- _INSTRUCTIONS TO FOLLOW_: Going through the entries below, copy out each line that contains "pink".

- _RECORDS FOR THIS EXERCISE_:
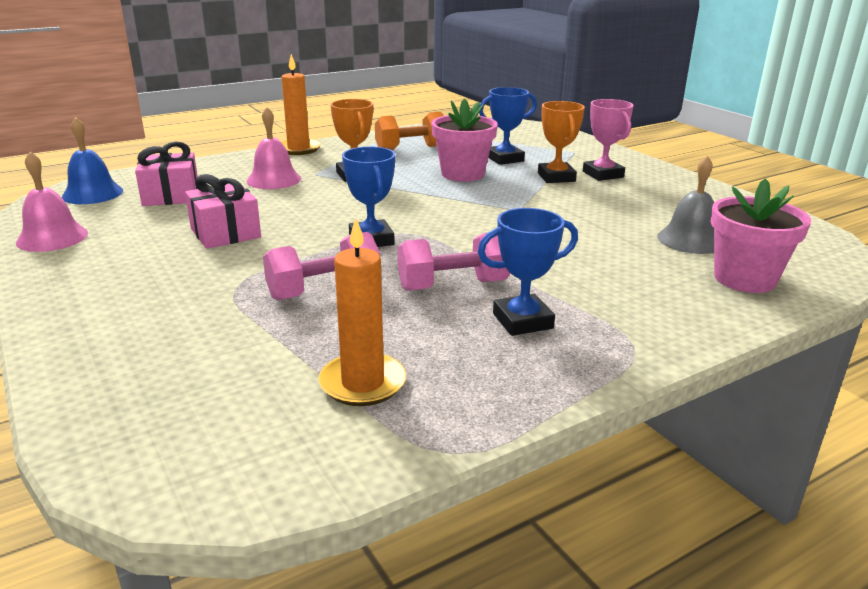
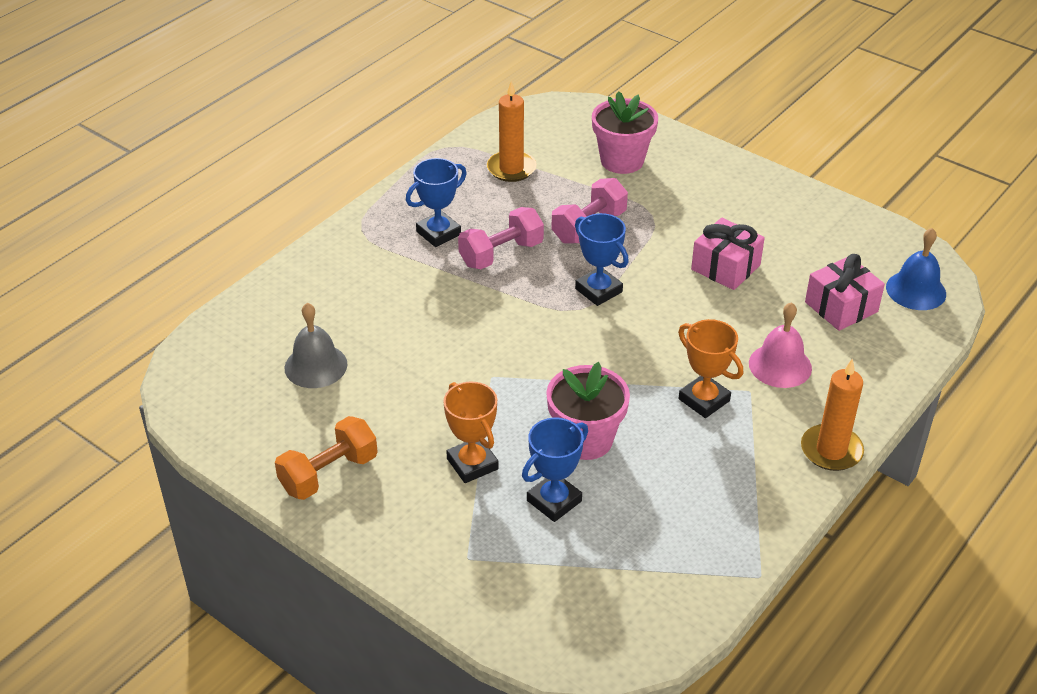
camera: 160 degrees right, 15 degrees up
(52, 237) = (850, 227): pink bell -> none
(411, 148) = (693, 497): orange dumbbell -> orange dumbbell (329, 473)
(603, 174) = (417, 490): pink trophy -> none
(744, 279) = (275, 319): pink flower pot -> pink flower pot (622, 161)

- _REPLY_:
(52, 237) = (850, 227): pink bell -> none
(603, 174) = (417, 490): pink trophy -> none
(744, 279) = (275, 319): pink flower pot -> pink flower pot (622, 161)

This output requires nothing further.